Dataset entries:
☆ ☆ ☆ ☆

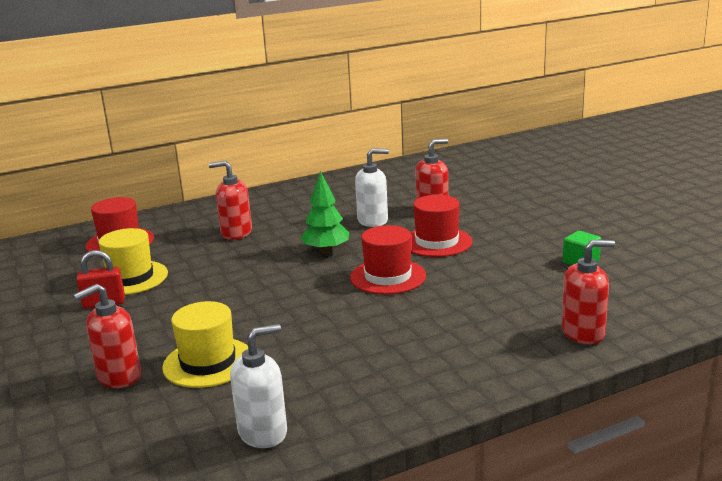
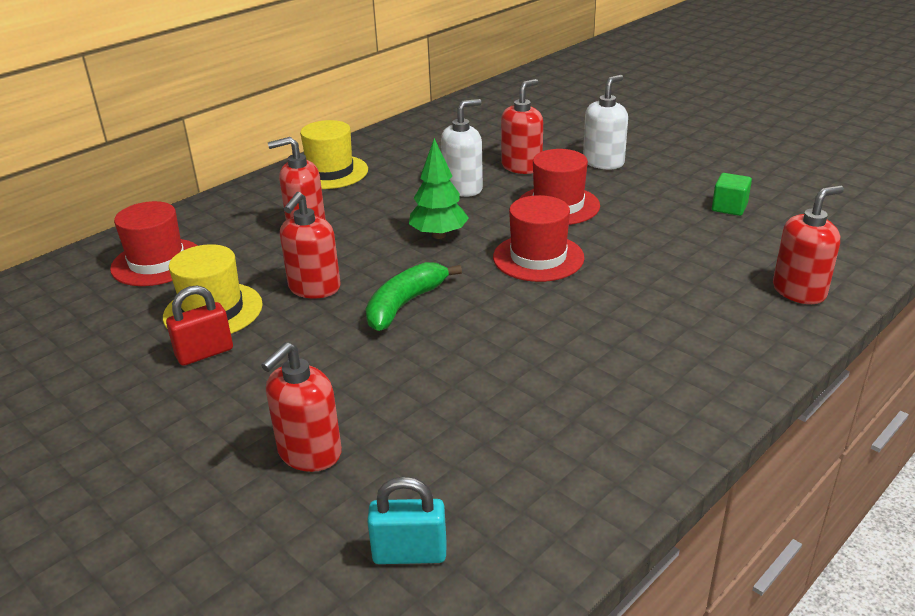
camera: 20 degrees left, 10 degrees up
(130, 450) = (409, 553): none -> turquoise padlock
(208, 274) = (314, 288): none -> red soap dispenser
(208, 362) = (412, 409): yellow hat -> yellow hat (330, 172)
(261, 294) = (404, 304): none -> green banana
(263, 432) = (556, 489): white soap dispenser -> white soap dispenser (603, 162)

☆ ☆ ☆ ☆

-- WORK TO COMPLETE --
Exact output of each line above is wanted, without the pictures.

-- EXERCISE SOLUTION --
camera: 20 degrees left, 10 degrees up
(130, 450) = (409, 553): none -> turquoise padlock
(208, 274) = (314, 288): none -> red soap dispenser
(208, 362) = (412, 409): yellow hat -> yellow hat (330, 172)
(261, 294) = (404, 304): none -> green banana
(263, 432) = (556, 489): white soap dispenser -> white soap dispenser (603, 162)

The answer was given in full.